WORK INSTRUCTIONS: What you need to produce from the material below is an exact transcription of the lines from the one with "brown ellipse: (1459, 1034)" through the one with "red cross: (68, 135) -> (37, 88), size x0.7", both included, and no other line.

__________________________________________________

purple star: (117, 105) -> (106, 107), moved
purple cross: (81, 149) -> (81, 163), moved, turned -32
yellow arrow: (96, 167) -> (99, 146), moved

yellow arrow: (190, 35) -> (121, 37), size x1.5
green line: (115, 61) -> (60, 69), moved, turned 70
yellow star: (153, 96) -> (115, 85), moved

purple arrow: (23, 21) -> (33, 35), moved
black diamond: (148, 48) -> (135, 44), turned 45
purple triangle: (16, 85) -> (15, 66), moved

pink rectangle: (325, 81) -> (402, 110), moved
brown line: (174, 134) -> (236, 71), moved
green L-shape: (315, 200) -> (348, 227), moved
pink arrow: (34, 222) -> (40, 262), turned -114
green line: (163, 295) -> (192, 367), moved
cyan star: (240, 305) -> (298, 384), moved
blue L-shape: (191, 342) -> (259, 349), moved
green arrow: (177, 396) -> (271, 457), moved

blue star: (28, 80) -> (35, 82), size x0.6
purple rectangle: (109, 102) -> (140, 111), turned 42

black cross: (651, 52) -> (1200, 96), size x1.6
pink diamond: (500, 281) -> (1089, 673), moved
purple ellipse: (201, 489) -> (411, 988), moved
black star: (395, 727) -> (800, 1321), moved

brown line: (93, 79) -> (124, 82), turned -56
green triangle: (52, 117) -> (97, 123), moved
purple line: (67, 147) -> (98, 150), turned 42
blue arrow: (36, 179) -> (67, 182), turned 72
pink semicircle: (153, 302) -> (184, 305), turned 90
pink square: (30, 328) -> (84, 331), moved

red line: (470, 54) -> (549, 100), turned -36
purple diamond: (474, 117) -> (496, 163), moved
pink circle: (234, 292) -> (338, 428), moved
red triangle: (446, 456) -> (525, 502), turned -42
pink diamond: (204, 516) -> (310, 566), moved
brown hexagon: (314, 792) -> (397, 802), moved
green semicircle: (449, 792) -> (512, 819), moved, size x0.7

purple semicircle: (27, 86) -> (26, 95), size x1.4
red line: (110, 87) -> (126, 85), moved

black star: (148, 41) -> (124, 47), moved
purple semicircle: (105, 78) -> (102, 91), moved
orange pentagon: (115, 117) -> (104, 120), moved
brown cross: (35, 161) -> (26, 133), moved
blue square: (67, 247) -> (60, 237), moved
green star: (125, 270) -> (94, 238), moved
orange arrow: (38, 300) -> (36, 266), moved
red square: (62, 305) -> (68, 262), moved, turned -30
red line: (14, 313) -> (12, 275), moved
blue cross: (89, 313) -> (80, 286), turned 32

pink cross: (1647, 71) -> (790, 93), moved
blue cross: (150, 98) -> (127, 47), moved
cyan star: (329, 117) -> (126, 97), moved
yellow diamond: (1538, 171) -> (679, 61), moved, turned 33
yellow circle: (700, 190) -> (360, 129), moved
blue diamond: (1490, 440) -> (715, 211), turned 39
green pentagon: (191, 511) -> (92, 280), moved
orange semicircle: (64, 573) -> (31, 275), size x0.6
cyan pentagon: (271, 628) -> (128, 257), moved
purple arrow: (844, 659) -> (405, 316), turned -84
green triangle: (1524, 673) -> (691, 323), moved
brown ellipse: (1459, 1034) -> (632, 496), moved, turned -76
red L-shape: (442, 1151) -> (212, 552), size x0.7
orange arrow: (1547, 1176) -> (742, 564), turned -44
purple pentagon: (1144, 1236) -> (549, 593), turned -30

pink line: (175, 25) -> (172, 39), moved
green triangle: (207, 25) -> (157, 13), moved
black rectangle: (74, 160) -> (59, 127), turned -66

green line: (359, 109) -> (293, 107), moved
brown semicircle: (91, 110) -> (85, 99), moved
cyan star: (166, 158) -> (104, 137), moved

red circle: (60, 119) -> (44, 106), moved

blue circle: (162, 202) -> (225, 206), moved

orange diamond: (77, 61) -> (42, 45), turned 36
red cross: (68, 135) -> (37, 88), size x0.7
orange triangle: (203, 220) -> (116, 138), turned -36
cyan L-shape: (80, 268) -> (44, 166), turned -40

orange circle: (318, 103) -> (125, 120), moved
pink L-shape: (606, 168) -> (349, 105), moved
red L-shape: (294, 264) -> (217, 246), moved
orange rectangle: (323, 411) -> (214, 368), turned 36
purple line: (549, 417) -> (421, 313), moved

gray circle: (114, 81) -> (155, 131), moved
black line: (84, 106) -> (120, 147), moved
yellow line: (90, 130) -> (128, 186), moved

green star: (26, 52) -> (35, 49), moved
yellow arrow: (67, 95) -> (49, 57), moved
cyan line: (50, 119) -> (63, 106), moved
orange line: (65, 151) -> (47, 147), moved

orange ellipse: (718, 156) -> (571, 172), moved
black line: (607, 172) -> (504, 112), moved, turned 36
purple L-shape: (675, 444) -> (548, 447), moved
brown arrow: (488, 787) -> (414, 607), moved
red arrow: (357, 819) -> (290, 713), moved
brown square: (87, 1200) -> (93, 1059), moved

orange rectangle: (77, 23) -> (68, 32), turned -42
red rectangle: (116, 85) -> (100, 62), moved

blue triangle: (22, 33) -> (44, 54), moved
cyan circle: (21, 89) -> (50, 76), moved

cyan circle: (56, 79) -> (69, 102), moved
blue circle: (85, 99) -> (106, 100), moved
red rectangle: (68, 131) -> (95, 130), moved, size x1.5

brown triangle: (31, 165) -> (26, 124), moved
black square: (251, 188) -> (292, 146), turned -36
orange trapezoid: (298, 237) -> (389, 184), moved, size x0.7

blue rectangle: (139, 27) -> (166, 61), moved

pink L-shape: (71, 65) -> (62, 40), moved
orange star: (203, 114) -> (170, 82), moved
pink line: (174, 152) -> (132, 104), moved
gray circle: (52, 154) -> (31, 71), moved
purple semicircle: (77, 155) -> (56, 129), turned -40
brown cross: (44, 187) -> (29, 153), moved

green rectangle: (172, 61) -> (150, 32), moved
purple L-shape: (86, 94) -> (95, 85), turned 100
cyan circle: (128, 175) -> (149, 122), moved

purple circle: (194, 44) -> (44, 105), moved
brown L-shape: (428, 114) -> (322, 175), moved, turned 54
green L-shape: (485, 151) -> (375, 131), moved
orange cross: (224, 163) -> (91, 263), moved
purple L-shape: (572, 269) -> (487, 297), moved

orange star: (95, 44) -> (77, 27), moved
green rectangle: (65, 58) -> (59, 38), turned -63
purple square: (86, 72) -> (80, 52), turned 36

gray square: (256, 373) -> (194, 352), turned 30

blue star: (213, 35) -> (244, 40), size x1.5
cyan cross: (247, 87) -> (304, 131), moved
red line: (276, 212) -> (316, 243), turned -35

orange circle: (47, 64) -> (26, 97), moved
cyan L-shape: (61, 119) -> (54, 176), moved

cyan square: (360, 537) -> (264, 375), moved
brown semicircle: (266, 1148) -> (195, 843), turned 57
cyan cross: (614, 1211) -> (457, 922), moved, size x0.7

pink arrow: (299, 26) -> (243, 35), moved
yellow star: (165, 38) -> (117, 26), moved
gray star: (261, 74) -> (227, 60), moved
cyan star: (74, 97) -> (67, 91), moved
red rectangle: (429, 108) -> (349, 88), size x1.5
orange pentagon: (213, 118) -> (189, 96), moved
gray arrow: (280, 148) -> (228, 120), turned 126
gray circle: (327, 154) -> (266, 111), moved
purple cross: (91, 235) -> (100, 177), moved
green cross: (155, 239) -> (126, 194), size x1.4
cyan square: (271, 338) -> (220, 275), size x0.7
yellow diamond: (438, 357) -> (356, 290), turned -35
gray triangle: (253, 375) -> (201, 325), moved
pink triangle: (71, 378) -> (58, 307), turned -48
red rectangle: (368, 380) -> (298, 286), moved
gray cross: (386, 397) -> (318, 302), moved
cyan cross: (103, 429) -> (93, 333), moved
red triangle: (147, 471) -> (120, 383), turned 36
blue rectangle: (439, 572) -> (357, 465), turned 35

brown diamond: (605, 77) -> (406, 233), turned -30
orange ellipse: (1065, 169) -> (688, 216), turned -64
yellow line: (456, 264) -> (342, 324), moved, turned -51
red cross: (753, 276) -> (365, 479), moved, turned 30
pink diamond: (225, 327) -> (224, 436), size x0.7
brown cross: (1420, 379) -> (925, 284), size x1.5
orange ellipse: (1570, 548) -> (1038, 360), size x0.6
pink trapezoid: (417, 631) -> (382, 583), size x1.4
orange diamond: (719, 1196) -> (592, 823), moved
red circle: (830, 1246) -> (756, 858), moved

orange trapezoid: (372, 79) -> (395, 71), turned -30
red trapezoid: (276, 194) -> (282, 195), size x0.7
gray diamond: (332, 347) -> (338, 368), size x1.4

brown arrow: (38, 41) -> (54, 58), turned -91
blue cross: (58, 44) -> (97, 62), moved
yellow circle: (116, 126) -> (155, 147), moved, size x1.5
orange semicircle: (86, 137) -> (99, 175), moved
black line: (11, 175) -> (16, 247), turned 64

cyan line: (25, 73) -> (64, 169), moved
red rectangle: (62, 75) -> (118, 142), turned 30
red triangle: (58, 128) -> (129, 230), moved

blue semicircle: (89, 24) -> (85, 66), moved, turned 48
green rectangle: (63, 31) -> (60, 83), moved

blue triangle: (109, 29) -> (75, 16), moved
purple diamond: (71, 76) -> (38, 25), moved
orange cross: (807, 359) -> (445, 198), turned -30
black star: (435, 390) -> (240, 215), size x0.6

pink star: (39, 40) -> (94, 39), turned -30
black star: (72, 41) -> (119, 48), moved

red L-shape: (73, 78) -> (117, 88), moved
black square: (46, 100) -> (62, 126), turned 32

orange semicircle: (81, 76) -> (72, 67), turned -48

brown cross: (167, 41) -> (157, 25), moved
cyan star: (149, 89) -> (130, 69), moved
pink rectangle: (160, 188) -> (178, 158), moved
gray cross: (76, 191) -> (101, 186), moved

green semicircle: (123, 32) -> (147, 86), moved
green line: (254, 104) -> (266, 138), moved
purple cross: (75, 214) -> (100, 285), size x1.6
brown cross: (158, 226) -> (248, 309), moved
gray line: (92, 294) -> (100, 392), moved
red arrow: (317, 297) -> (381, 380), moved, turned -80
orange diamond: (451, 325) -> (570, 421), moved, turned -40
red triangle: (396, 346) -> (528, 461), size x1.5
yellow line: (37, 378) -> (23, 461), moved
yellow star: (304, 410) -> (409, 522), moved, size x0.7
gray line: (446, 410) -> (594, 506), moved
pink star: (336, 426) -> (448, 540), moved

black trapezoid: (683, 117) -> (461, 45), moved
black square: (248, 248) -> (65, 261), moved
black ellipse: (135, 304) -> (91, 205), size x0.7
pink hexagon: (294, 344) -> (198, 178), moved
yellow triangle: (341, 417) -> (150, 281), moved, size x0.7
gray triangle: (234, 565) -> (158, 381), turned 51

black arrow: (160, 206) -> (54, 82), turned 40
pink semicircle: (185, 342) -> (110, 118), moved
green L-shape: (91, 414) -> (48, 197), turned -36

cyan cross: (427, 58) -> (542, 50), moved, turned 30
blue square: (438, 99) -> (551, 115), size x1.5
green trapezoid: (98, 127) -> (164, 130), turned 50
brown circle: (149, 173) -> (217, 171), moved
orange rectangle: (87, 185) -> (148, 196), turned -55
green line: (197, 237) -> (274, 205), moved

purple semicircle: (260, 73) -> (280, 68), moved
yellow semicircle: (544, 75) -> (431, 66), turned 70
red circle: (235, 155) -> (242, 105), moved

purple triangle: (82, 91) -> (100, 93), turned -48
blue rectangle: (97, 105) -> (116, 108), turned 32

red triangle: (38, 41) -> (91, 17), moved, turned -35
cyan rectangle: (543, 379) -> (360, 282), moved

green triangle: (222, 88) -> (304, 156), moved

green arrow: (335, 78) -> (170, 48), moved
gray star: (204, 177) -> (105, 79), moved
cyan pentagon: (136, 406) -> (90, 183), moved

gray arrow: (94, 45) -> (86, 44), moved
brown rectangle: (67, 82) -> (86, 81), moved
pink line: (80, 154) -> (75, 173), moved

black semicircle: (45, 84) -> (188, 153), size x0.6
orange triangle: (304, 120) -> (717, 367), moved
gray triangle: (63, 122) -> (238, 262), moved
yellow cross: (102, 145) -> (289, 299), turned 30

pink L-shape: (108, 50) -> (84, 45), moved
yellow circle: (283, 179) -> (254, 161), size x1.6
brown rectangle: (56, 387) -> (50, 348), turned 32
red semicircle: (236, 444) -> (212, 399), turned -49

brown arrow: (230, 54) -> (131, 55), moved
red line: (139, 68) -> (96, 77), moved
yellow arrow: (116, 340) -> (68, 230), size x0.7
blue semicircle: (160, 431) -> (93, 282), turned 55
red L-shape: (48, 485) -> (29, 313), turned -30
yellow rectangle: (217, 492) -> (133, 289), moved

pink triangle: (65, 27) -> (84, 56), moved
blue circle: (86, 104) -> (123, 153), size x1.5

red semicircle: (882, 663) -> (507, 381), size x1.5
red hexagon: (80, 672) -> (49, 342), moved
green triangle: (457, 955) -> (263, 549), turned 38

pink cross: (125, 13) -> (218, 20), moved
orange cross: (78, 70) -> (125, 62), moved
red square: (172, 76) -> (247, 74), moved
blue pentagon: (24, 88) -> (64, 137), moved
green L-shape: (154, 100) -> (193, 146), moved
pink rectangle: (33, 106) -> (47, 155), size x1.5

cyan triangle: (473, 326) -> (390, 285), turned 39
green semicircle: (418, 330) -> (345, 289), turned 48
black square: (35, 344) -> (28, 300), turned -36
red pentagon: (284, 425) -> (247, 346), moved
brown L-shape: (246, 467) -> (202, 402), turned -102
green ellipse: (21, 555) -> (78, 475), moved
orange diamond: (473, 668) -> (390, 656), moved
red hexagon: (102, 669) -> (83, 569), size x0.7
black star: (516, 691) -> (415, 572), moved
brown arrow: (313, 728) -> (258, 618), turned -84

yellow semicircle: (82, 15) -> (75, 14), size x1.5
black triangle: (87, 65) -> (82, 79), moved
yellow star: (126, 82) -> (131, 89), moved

__________________________________________________

OUTPUT OF THE TASK:
brown ellipse: (1459, 1034) -> (632, 496), moved, turned -76
red L-shape: (442, 1151) -> (212, 552), size x0.7
orange arrow: (1547, 1176) -> (742, 564), turned -44
purple pentagon: (1144, 1236) -> (549, 593), turned -30

pink line: (175, 25) -> (172, 39), moved
green triangle: (207, 25) -> (157, 13), moved
black rectangle: (74, 160) -> (59, 127), turned -66

green line: (359, 109) -> (293, 107), moved
brown semicircle: (91, 110) -> (85, 99), moved
cyan star: (166, 158) -> (104, 137), moved

red circle: (60, 119) -> (44, 106), moved

blue circle: (162, 202) -> (225, 206), moved

orange diamond: (77, 61) -> (42, 45), turned 36
red cross: (68, 135) -> (37, 88), size x0.7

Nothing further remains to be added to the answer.